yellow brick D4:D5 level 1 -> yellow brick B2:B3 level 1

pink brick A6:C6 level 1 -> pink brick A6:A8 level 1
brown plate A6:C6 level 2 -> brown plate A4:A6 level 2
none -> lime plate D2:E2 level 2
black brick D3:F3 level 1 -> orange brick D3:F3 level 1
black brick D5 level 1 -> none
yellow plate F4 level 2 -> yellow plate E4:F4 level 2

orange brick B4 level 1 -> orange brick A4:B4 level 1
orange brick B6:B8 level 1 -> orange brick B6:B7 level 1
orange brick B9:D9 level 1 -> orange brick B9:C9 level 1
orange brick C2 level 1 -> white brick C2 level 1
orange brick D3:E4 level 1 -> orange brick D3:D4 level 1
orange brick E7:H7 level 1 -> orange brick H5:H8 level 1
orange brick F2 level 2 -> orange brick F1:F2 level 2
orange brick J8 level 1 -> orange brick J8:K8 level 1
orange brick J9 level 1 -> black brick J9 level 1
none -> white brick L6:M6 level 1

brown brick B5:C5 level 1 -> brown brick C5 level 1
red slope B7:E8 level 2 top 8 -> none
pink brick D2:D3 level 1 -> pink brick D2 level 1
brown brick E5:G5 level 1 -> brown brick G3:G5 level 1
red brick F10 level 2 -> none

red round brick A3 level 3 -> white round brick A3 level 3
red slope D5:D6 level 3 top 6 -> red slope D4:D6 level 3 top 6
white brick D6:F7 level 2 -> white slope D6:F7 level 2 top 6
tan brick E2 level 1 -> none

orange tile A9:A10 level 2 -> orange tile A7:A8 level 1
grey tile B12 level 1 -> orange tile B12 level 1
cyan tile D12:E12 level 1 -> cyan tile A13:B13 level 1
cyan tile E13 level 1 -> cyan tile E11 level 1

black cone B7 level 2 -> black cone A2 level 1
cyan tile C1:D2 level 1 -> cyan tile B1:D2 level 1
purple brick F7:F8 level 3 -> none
★ ★ ★
◆ Task description ◆
Every record needs to be reproduced exactly, with none skipped.

◆ Response to this task ◆
yellow brick D4:D5 level 1 -> yellow brick B2:B3 level 1

pink brick A6:C6 level 1 -> pink brick A6:A8 level 1
brown plate A6:C6 level 2 -> brown plate A4:A6 level 2
none -> lime plate D2:E2 level 2
black brick D3:F3 level 1 -> orange brick D3:F3 level 1
black brick D5 level 1 -> none
yellow plate F4 level 2 -> yellow plate E4:F4 level 2

orange brick B4 level 1 -> orange brick A4:B4 level 1
orange brick B6:B8 level 1 -> orange brick B6:B7 level 1
orange brick B9:D9 level 1 -> orange brick B9:C9 level 1
orange brick C2 level 1 -> white brick C2 level 1
orange brick D3:E4 level 1 -> orange brick D3:D4 level 1
orange brick E7:H7 level 1 -> orange brick H5:H8 level 1
orange brick F2 level 2 -> orange brick F1:F2 level 2
orange brick J8 level 1 -> orange brick J8:K8 level 1
orange brick J9 level 1 -> black brick J9 level 1
none -> white brick L6:M6 level 1

brown brick B5:C5 level 1 -> brown brick C5 level 1
red slope B7:E8 level 2 top 8 -> none
pink brick D2:D3 level 1 -> pink brick D2 level 1
brown brick E5:G5 level 1 -> brown brick G3:G5 level 1
red brick F10 level 2 -> none

red round brick A3 level 3 -> white round brick A3 level 3
red slope D5:D6 level 3 top 6 -> red slope D4:D6 level 3 top 6
white brick D6:F7 level 2 -> white slope D6:F7 level 2 top 6
tan brick E2 level 1 -> none

orange tile A9:A10 level 2 -> orange tile A7:A8 level 1
grey tile B12 level 1 -> orange tile B12 level 1
cyan tile D12:E12 level 1 -> cyan tile A13:B13 level 1
cyan tile E13 level 1 -> cyan tile E11 level 1

black cone B7 level 2 -> black cone A2 level 1
cyan tile C1:D2 level 1 -> cyan tile B1:D2 level 1
purple brick F7:F8 level 3 -> none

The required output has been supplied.